(Before-and-after change data)
-*-*-

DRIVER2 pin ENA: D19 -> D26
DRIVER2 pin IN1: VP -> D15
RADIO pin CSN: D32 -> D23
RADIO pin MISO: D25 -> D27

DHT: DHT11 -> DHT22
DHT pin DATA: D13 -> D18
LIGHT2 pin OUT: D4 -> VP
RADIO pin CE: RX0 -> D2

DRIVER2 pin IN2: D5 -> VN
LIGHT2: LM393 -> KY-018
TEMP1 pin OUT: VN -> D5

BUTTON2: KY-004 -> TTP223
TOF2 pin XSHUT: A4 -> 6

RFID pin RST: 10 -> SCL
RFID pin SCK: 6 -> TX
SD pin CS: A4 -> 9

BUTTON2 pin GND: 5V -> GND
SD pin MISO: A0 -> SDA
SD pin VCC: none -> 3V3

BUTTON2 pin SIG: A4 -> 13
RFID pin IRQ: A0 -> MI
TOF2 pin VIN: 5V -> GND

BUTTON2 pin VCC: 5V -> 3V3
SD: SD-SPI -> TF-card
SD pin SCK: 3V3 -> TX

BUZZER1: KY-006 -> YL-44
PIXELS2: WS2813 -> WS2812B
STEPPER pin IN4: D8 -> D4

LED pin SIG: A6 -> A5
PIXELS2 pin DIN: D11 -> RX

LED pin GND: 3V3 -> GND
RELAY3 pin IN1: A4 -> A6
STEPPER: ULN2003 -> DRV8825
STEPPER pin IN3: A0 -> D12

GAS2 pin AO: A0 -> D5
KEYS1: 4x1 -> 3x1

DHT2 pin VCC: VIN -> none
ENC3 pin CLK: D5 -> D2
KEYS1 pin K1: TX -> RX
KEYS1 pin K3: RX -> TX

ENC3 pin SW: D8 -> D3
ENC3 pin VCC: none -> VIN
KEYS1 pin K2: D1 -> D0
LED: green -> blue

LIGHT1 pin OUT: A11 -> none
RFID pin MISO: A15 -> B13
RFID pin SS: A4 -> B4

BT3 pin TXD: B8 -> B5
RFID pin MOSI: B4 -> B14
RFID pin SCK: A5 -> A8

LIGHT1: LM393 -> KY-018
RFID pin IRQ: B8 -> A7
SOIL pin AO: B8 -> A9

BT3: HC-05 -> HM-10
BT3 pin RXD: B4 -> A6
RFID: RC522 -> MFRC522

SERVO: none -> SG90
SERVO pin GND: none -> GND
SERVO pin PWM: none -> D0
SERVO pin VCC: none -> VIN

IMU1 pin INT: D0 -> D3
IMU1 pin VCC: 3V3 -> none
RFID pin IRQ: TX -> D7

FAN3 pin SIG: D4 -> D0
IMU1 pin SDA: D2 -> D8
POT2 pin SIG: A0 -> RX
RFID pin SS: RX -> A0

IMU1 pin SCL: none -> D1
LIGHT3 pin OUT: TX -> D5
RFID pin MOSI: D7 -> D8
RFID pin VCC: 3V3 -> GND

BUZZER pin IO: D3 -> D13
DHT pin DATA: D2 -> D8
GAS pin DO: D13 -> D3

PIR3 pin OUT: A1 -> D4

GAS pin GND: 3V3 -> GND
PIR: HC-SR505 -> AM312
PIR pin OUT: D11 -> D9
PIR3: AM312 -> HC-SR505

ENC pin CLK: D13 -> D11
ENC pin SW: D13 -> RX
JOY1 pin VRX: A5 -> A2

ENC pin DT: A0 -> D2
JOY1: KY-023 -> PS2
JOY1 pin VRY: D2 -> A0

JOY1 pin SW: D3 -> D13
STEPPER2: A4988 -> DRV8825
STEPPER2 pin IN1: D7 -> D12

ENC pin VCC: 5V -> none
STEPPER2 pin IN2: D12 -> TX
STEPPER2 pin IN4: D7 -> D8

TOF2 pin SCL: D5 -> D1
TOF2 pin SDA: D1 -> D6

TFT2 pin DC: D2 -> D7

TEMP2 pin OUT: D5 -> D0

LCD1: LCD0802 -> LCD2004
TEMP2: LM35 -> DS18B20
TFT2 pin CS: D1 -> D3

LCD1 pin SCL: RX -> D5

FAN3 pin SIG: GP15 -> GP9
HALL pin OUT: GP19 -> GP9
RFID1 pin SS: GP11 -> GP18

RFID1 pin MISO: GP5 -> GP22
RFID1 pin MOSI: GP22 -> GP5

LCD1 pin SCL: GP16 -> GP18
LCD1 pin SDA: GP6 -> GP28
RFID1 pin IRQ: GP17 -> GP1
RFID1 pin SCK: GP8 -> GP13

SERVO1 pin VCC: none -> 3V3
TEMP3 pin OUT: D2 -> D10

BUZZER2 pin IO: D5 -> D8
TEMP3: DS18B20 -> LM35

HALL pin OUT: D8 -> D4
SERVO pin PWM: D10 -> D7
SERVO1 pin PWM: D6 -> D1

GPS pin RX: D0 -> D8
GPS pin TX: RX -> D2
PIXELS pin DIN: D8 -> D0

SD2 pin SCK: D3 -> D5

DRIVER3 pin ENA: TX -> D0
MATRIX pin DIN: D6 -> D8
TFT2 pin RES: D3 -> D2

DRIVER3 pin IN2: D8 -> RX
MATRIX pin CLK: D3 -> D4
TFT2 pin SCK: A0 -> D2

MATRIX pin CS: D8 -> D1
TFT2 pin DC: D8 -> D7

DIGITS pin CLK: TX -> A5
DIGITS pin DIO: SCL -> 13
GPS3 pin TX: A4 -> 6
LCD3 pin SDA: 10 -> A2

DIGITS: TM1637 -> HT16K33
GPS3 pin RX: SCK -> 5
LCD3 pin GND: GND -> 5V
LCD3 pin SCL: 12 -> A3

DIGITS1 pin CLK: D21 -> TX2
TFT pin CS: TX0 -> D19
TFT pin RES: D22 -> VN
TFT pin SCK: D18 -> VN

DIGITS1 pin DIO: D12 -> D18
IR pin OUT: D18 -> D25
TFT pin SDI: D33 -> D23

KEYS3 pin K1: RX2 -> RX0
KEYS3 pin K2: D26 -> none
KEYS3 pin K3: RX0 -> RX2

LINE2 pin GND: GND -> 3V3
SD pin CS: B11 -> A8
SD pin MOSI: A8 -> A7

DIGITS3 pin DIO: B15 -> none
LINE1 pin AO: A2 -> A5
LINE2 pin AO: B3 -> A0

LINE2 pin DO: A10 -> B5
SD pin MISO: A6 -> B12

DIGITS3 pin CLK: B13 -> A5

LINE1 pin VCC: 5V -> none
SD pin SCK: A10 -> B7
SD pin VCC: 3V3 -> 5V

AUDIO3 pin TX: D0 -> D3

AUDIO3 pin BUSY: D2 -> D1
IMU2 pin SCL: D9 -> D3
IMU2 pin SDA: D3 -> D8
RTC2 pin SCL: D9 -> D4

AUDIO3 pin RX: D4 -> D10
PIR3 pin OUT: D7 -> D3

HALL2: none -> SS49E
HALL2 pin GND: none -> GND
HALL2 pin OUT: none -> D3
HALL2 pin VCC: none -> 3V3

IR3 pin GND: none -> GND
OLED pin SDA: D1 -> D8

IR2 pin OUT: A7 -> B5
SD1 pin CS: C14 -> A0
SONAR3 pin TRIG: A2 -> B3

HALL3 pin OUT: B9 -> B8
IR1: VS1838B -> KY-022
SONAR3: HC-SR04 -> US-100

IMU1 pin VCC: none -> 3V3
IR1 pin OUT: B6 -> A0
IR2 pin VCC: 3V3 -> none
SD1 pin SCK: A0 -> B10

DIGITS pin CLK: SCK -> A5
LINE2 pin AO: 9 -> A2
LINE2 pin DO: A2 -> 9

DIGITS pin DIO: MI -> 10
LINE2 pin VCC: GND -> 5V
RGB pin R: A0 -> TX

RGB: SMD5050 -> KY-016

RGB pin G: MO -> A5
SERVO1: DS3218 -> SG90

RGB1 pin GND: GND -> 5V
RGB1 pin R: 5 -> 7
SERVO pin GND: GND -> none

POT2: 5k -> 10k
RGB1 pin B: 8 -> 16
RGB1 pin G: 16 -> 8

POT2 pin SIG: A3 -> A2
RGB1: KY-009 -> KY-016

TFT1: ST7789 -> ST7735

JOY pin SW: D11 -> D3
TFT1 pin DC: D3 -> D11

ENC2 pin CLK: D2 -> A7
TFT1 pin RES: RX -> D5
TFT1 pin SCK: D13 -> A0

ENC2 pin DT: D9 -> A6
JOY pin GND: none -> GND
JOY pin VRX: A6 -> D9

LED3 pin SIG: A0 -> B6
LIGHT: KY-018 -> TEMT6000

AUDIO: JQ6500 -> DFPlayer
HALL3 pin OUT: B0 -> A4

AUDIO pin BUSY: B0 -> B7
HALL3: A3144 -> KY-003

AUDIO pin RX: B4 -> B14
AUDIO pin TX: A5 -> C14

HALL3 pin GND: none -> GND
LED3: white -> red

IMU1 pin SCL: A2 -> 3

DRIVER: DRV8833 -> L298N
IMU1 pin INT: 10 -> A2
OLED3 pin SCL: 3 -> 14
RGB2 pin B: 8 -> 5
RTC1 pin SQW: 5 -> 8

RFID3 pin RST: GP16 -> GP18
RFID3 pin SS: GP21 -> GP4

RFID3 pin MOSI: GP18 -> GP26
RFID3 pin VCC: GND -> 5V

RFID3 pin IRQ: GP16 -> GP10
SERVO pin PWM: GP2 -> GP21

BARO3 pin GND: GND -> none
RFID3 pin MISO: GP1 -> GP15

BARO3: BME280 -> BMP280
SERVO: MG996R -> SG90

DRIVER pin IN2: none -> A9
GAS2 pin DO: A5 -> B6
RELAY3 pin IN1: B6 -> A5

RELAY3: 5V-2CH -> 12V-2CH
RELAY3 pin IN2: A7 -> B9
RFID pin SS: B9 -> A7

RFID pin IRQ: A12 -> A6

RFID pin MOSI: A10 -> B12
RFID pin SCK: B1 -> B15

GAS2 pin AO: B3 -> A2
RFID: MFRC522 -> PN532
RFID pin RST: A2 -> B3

-*-*-

### What is being asked
Look above for the line holding "RGB pin G: MO -> A5", then set down exactly that line and every line after it up to and including the line holding "RFID3 pin VCC: GND -> 5V", with nothing else.

### Answer section
RGB pin G: MO -> A5
SERVO1: DS3218 -> SG90

RGB1 pin GND: GND -> 5V
RGB1 pin R: 5 -> 7
SERVO pin GND: GND -> none

POT2: 5k -> 10k
RGB1 pin B: 8 -> 16
RGB1 pin G: 16 -> 8

POT2 pin SIG: A3 -> A2
RGB1: KY-009 -> KY-016

TFT1: ST7789 -> ST7735

JOY pin SW: D11 -> D3
TFT1 pin DC: D3 -> D11

ENC2 pin CLK: D2 -> A7
TFT1 pin RES: RX -> D5
TFT1 pin SCK: D13 -> A0

ENC2 pin DT: D9 -> A6
JOY pin GND: none -> GND
JOY pin VRX: A6 -> D9

LED3 pin SIG: A0 -> B6
LIGHT: KY-018 -> TEMT6000

AUDIO: JQ6500 -> DFPlayer
HALL3 pin OUT: B0 -> A4

AUDIO pin BUSY: B0 -> B7
HALL3: A3144 -> KY-003

AUDIO pin RX: B4 -> B14
AUDIO pin TX: A5 -> C14

HALL3 pin GND: none -> GND
LED3: white -> red

IMU1 pin SCL: A2 -> 3

DRIVER: DRV8833 -> L298N
IMU1 pin INT: 10 -> A2
OLED3 pin SCL: 3 -> 14
RGB2 pin B: 8 -> 5
RTC1 pin SQW: 5 -> 8

RFID3 pin RST: GP16 -> GP18
RFID3 pin SS: GP21 -> GP4

RFID3 pin MOSI: GP18 -> GP26
RFID3 pin VCC: GND -> 5V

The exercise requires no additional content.